For the entries that follow, retype exactly the lines from the one containing "yellow line: moved" to the one containing "gray triangle: moved 3 px right", inclusive, and only those. Images stay out of the copy.
### DATA FOR THE TASK ###
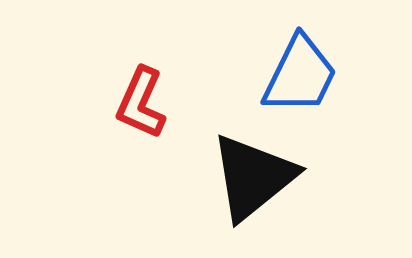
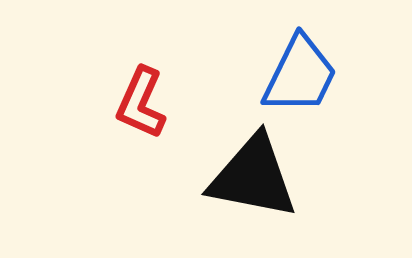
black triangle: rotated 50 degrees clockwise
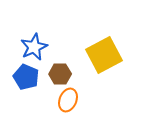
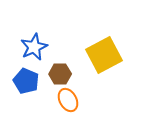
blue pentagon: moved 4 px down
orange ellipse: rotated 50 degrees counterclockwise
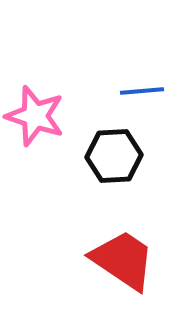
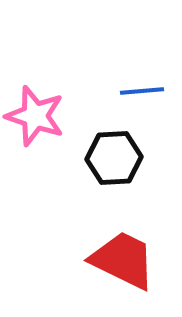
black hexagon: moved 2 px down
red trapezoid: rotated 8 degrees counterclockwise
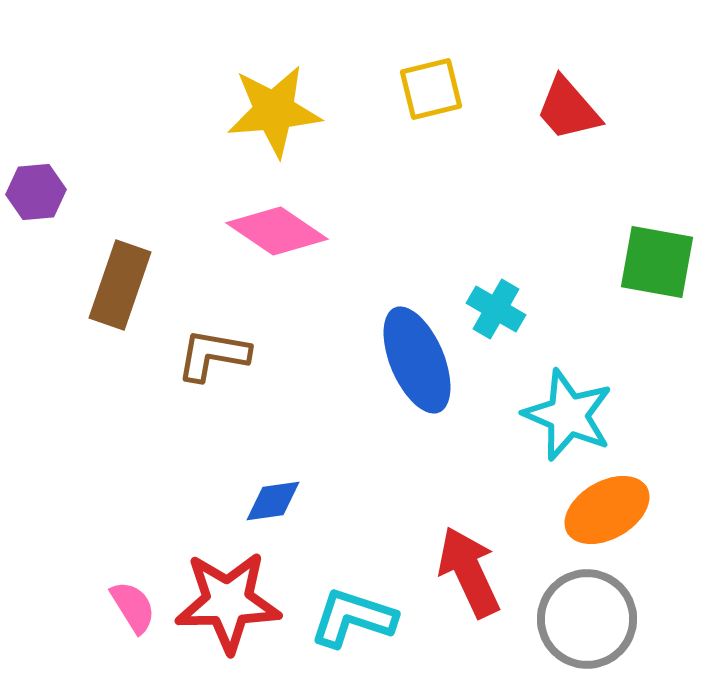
###
### DATA FOR THE TASK ###
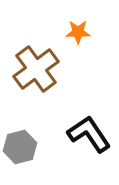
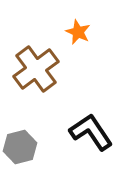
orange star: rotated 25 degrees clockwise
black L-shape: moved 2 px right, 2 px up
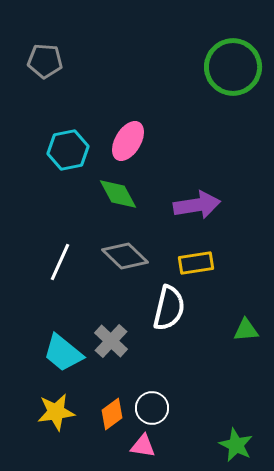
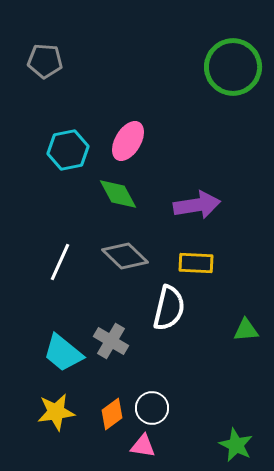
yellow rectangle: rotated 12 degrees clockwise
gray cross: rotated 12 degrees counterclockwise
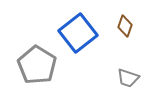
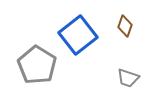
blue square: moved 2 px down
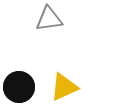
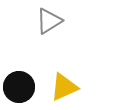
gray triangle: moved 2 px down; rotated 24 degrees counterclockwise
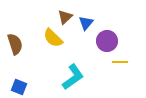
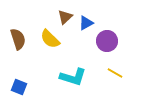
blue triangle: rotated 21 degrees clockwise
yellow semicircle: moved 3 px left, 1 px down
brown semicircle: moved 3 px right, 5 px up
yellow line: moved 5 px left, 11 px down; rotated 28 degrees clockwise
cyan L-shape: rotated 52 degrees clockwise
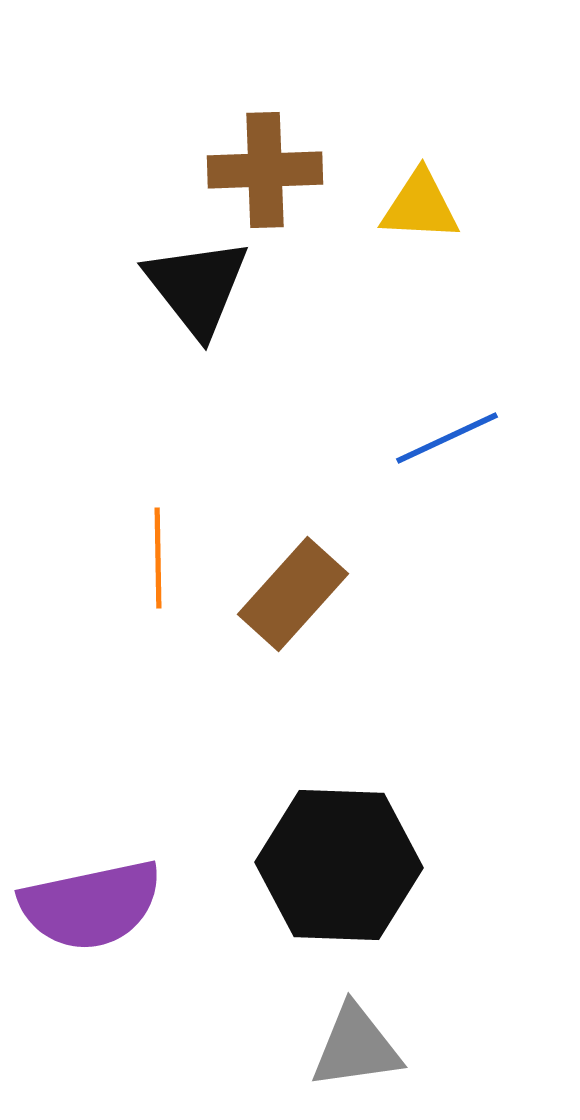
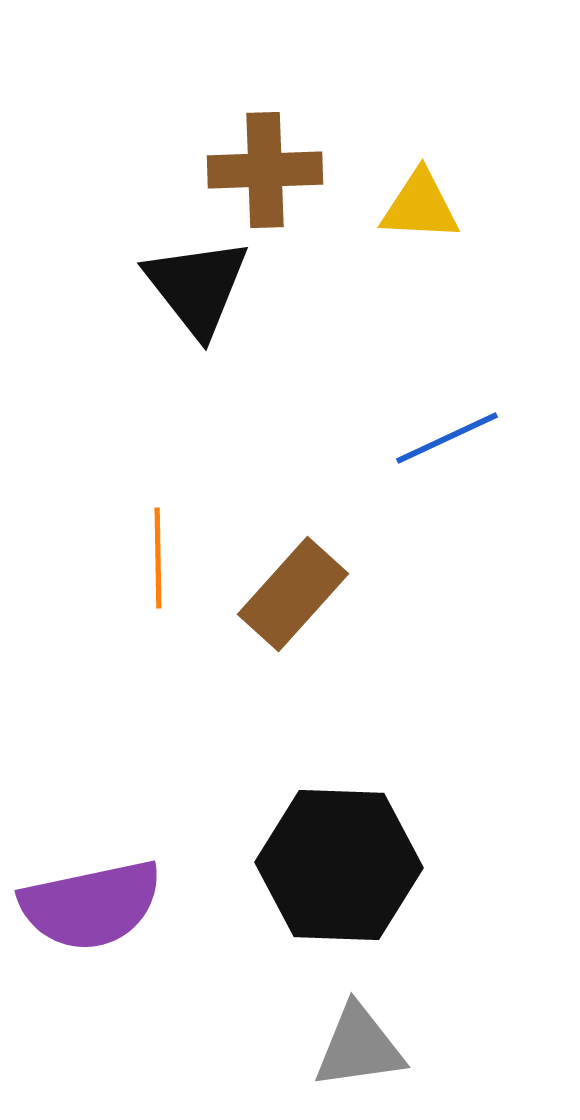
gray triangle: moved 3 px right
###
### DATA FOR THE TASK ###
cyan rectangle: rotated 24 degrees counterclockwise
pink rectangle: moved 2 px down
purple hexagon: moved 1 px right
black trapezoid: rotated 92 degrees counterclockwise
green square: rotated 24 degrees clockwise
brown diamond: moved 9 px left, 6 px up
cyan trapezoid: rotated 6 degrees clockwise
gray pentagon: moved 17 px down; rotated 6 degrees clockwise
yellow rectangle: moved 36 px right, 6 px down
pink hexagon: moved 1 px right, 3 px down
###
YOUR SOLUTION:
yellow line: moved 5 px left, 11 px down; rotated 28 degrees clockwise
cyan L-shape: rotated 52 degrees clockwise
gray triangle: moved 3 px right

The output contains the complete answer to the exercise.